::: Data excerpts

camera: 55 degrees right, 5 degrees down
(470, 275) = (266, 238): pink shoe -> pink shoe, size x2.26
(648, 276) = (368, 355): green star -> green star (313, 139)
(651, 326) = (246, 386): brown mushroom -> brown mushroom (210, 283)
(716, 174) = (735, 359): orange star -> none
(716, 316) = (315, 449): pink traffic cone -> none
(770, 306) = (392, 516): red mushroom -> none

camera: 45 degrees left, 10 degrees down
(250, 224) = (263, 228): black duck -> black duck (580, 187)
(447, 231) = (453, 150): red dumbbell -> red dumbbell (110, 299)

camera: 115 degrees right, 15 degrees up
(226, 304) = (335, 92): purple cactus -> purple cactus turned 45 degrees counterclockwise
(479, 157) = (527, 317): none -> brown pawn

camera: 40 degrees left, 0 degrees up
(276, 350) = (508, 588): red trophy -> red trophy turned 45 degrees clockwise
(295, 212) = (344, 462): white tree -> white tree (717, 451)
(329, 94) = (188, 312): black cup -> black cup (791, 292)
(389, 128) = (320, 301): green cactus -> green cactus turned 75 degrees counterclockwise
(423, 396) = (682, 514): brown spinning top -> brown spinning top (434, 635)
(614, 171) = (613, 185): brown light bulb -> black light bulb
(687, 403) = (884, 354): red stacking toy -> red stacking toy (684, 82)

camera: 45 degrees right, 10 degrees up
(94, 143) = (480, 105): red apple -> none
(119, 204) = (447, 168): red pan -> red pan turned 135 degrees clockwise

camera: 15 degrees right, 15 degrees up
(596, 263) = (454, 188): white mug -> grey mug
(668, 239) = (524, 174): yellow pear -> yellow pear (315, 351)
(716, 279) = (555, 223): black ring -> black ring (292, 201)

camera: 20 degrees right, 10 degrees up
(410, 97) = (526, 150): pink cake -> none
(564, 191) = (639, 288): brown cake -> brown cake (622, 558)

::::::

■ Task brief:
Repeat every entry above exactly, leaving nothing out.

■ Answer for the task:
camera: 55 degrees right, 5 degrees down
(470, 275) = (266, 238): pink shoe -> pink shoe, size x2.26
(648, 276) = (368, 355): green star -> green star (313, 139)
(651, 326) = (246, 386): brown mushroom -> brown mushroom (210, 283)
(716, 174) = (735, 359): orange star -> none
(716, 316) = (315, 449): pink traffic cone -> none
(770, 306) = (392, 516): red mushroom -> none

camera: 45 degrees left, 10 degrees down
(250, 224) = (263, 228): black duck -> black duck (580, 187)
(447, 231) = (453, 150): red dumbbell -> red dumbbell (110, 299)

camera: 115 degrees right, 15 degrees up
(226, 304) = (335, 92): purple cactus -> purple cactus turned 45 degrees counterclockwise
(479, 157) = (527, 317): none -> brown pawn

camera: 40 degrees left, 0 degrees up
(276, 350) = (508, 588): red trophy -> red trophy turned 45 degrees clockwise
(295, 212) = (344, 462): white tree -> white tree (717, 451)
(329, 94) = (188, 312): black cup -> black cup (791, 292)
(389, 128) = (320, 301): green cactus -> green cactus turned 75 degrees counterclockwise
(423, 396) = (682, 514): brown spinning top -> brown spinning top (434, 635)
(614, 171) = (613, 185): brown light bulb -> black light bulb
(687, 403) = (884, 354): red stacking toy -> red stacking toy (684, 82)

camera: 45 degrees right, 10 degrees up
(94, 143) = (480, 105): red apple -> none
(119, 204) = (447, 168): red pan -> red pan turned 135 degrees clockwise

camera: 15 degrees right, 15 degrees up
(596, 263) = (454, 188): white mug -> grey mug
(668, 239) = (524, 174): yellow pear -> yellow pear (315, 351)
(716, 279) = (555, 223): black ring -> black ring (292, 201)

camera: 20 degrees right, 10 degrees up
(410, 97) = (526, 150): pink cake -> none
(564, 191) = (639, 288): brown cake -> brown cake (622, 558)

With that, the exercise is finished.